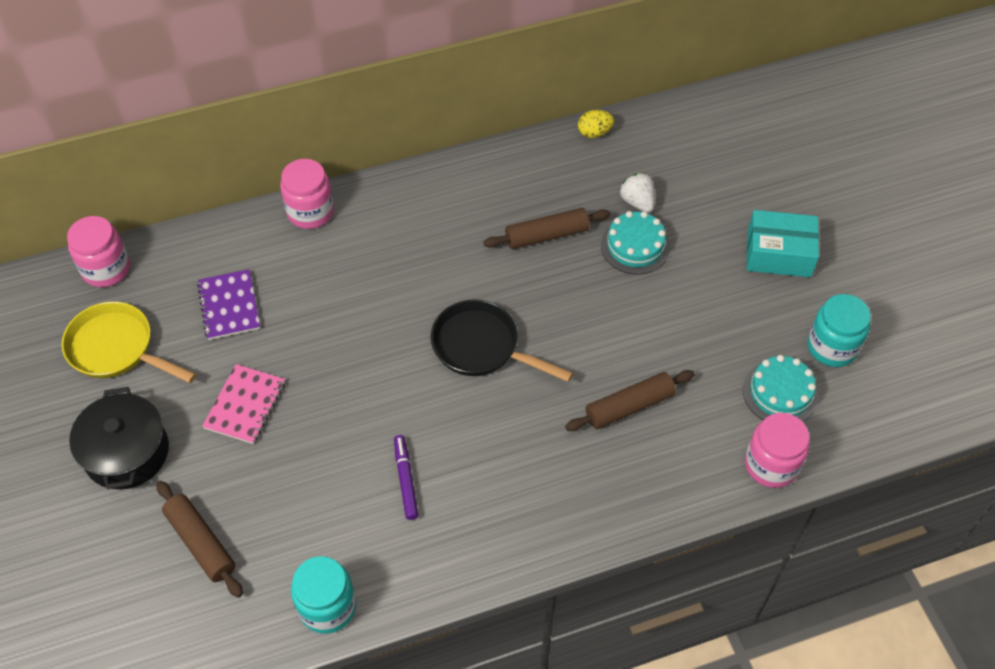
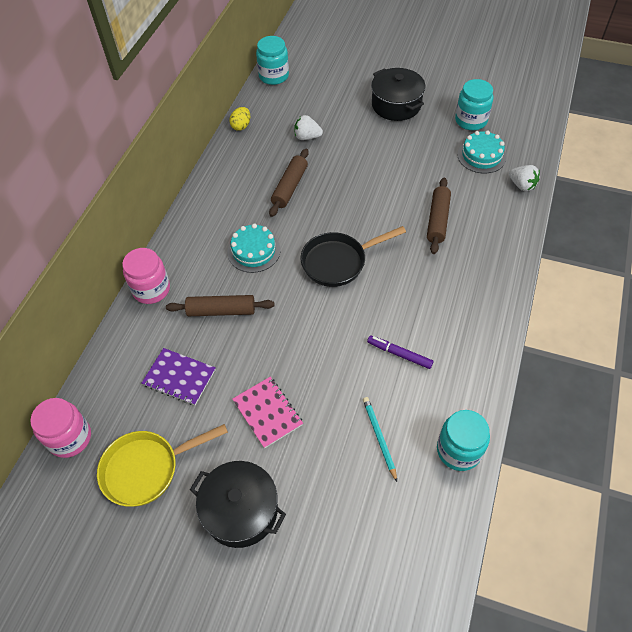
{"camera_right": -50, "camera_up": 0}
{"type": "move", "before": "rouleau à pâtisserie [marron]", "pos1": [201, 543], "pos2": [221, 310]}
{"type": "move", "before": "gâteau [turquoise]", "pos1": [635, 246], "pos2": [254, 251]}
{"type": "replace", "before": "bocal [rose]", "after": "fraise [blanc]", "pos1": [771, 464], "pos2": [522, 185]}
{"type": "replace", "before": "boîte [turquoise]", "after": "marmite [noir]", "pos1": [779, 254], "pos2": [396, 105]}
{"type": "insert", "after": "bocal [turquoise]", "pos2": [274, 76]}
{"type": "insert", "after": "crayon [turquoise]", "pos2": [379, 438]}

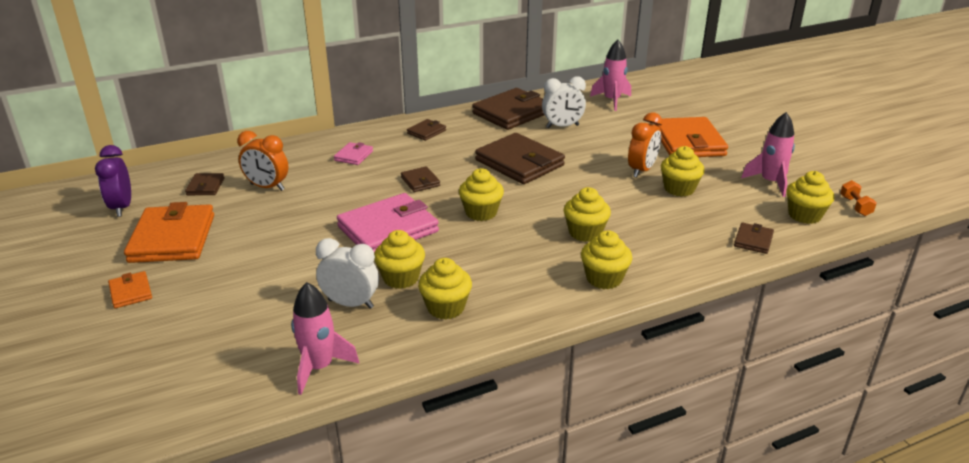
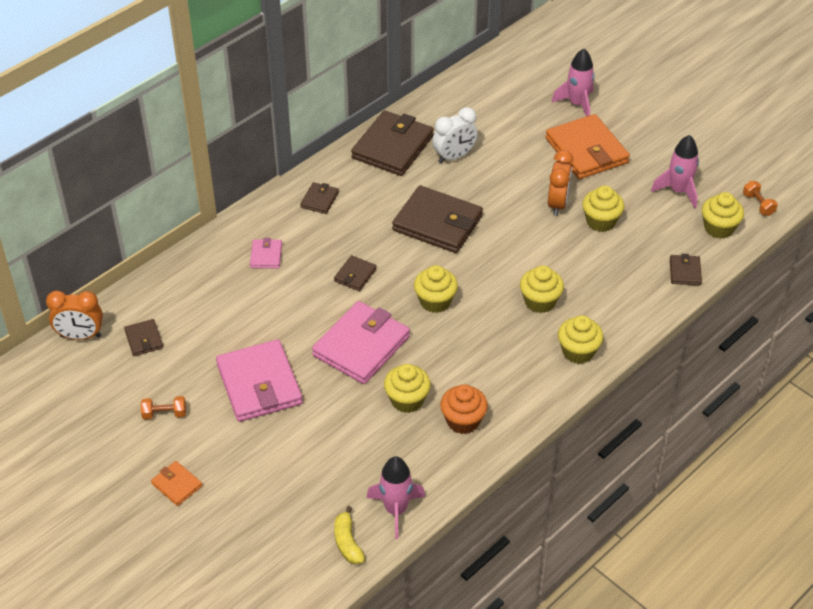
{"camera_right": -20, "camera_up": 15}
{"type": "delete", "before": "réveil [violet]", "pos1": [122, 207]}
{"type": "replace", "before": "portefeuille [orange]", "after": "haltère [orange]", "pos1": [172, 238], "pos2": [164, 414]}
{"type": "move", "before": "réveil [orange]", "pos1": [267, 187], "pos2": [80, 336]}
{"type": "delete", "before": "réveil [blanc]", "pos1": [350, 304]}
{"type": "rotate", "before": "portefeuille [marron]", "pos1": [420, 181], "pos2": [355, 275], "turn": 75}
{"type": "recolor", "before": "muffin [jaune]", "after": "muffin [orange]", "pos1": [446, 307], "pos2": [463, 421]}
{"type": "move", "before": "fusée [rose]", "pos1": [612, 101], "pos2": [577, 104]}
{"type": "insert", "after": "portefeuille [rose]", "pos2": [259, 384]}
{"type": "insert", "after": "banane [jaune]", "pos2": [347, 542]}

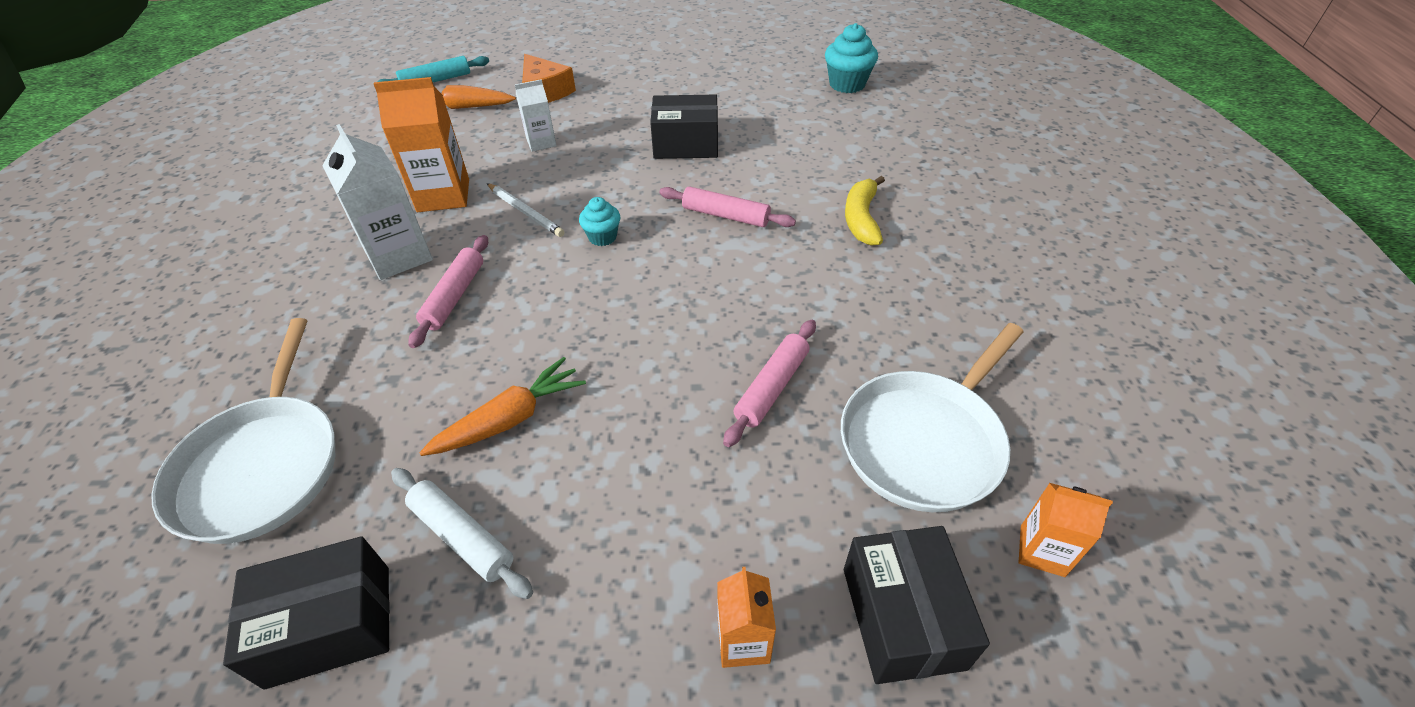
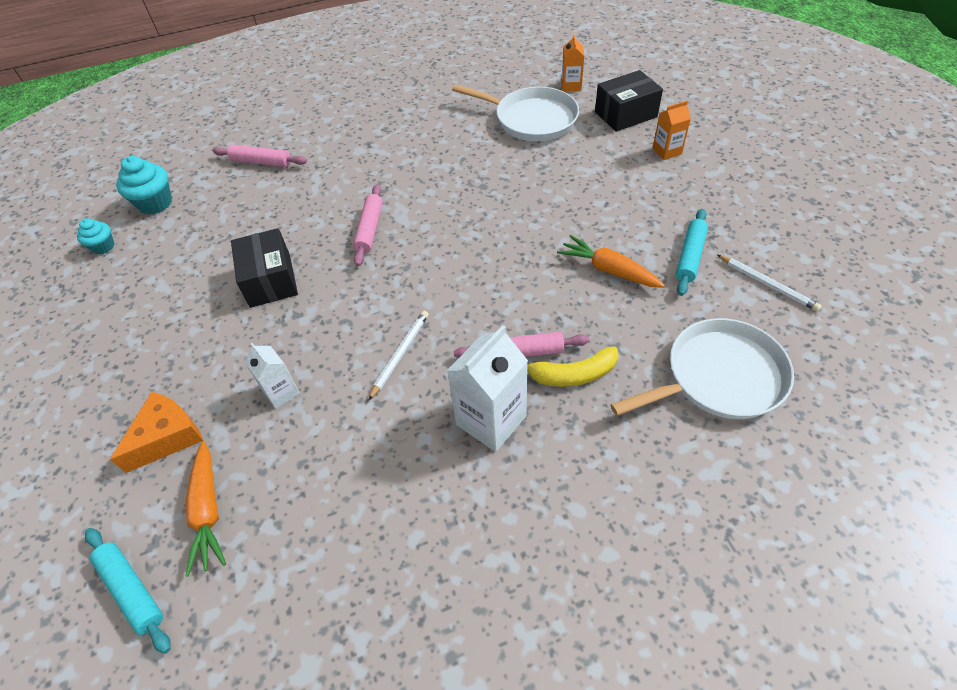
{"camera_right": -105, "camera_up": 5}
{"type": "replace", "before": "boîte [noir]", "after": "crayon [blanc]", "pos1": [329, 625], "pos2": [767, 284]}
{"type": "delete", "before": "brique de lait [orange]", "pos1": [443, 195]}
{"type": "recolor", "before": "rouleau à pâtisserie [blanc]", "after": "rouleau à pâtisserie [turquoise]", "pos1": [462, 536], "pos2": [690, 256]}
{"type": "move", "before": "muffin [turquoise]", "pos1": [602, 237], "pos2": [103, 247]}
{"type": "move", "before": "rouleau à pâtisserie [rose]", "pos1": [772, 387], "pos2": [261, 162]}
{"type": "move", "before": "banane [jaune]", "pos1": [861, 219], "pos2": [572, 374]}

#### [What the exercise asks]
Transcribe all lines above exactly, skipping pictures.

#### [Answer box]
{"camera_right": -50, "camera_up": 0}
{"type": "move", "before": "rouleau à pâtisserie [marron]", "pos1": [201, 543], "pos2": [221, 310]}
{"type": "move", "before": "gâteau [turquoise]", "pos1": [635, 246], "pos2": [254, 251]}
{"type": "replace", "before": "bocal [rose]", "after": "fraise [blanc]", "pos1": [771, 464], "pos2": [522, 185]}
{"type": "replace", "before": "boîte [turquoise]", "after": "marmite [noir]", "pos1": [779, 254], "pos2": [396, 105]}
{"type": "insert", "after": "bocal [turquoise]", "pos2": [274, 76]}
{"type": "insert", "after": "crayon [turquoise]", "pos2": [379, 438]}

{"camera_right": -20, "camera_up": 15}
{"type": "delete", "before": "réveil [violet]", "pos1": [122, 207]}
{"type": "replace", "before": "portefeuille [orange]", "after": "haltère [orange]", "pos1": [172, 238], "pos2": [164, 414]}
{"type": "move", "before": "réveil [orange]", "pos1": [267, 187], "pos2": [80, 336]}
{"type": "delete", "before": "réveil [blanc]", "pos1": [350, 304]}
{"type": "rotate", "before": "portefeuille [marron]", "pos1": [420, 181], "pos2": [355, 275], "turn": 75}
{"type": "recolor", "before": "muffin [jaune]", "after": "muffin [orange]", "pos1": [446, 307], "pos2": [463, 421]}
{"type": "move", "before": "fusée [rose]", "pos1": [612, 101], "pos2": [577, 104]}
{"type": "insert", "after": "portefeuille [rose]", "pos2": [259, 384]}
{"type": "insert", "after": "banane [jaune]", "pos2": [347, 542]}

{"camera_right": -105, "camera_up": 5}
{"type": "replace", "before": "boîte [noir]", "after": "crayon [blanc]", "pos1": [329, 625], "pos2": [767, 284]}
{"type": "delete", "before": "brique de lait [orange]", "pos1": [443, 195]}
{"type": "recolor", "before": "rouleau à pâtisserie [blanc]", "after": "rouleau à pâtisserie [turquoise]", "pos1": [462, 536], "pos2": [690, 256]}
{"type": "move", "before": "muffin [turquoise]", "pos1": [602, 237], "pos2": [103, 247]}
{"type": "move", "before": "rouleau à pâtisserie [rose]", "pos1": [772, 387], "pos2": [261, 162]}
{"type": "move", "before": "banane [jaune]", "pos1": [861, 219], "pos2": [572, 374]}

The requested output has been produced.